- **THE EXERCISE**: Report all lines from the entries below in which "carcinoma" appears.

Collected data entries
===

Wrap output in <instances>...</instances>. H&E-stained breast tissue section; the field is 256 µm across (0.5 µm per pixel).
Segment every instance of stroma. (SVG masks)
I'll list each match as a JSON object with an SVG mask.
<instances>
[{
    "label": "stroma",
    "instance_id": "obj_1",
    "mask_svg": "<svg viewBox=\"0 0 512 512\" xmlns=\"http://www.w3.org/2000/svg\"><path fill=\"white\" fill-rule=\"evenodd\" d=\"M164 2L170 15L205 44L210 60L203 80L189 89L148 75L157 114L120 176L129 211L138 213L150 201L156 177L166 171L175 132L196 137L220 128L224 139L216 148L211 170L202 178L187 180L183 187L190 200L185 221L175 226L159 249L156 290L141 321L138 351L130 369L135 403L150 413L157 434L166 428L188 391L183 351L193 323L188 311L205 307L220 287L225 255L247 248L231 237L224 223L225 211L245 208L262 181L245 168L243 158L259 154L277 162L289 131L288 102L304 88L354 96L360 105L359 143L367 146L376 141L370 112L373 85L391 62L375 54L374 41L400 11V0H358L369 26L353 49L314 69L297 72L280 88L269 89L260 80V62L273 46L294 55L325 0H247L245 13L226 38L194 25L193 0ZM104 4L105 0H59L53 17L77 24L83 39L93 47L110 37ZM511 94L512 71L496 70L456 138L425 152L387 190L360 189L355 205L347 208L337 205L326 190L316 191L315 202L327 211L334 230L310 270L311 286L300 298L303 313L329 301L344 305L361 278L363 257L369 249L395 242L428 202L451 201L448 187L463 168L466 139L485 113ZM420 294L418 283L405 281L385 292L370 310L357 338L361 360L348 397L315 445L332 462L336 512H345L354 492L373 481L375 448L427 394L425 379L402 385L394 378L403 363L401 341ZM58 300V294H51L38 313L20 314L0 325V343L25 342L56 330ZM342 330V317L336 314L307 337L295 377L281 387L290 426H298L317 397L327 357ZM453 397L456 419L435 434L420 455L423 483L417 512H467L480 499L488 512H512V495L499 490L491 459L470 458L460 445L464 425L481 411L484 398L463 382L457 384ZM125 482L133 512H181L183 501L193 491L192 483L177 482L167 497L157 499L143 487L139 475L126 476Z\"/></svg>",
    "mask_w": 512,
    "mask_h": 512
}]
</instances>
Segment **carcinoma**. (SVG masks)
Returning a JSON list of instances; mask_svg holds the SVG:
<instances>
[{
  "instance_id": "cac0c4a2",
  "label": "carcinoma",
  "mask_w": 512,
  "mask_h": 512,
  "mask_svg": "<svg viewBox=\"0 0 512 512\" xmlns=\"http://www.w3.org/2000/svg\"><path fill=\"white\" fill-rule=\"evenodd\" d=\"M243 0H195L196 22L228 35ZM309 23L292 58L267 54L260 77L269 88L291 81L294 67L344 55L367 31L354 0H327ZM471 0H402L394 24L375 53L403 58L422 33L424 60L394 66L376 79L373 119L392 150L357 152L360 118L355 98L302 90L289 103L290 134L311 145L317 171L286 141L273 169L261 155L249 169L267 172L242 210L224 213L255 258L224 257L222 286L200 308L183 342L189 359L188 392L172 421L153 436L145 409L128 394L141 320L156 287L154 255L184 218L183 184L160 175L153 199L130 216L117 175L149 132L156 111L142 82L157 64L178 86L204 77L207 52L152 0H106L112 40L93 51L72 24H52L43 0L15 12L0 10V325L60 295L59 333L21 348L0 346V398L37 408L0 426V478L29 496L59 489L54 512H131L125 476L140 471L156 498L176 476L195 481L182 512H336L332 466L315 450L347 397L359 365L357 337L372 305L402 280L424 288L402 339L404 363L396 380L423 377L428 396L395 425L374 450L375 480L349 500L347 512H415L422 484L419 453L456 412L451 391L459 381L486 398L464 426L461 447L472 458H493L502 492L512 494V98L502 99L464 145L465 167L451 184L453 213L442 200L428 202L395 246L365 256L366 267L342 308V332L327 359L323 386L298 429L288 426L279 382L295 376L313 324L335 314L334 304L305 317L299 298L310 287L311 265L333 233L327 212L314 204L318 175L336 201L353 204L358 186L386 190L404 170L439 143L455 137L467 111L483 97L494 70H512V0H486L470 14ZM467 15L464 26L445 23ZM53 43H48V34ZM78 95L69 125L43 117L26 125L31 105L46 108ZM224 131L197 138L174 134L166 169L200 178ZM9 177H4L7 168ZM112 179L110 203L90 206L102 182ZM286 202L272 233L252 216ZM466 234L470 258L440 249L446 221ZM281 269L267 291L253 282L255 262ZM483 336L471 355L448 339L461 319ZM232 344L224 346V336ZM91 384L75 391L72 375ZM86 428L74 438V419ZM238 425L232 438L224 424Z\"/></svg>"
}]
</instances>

===

- **EXERCISE SOLUTION**:
Segment **carcinoma**. (SVG masks)
  "label": "carcinoma",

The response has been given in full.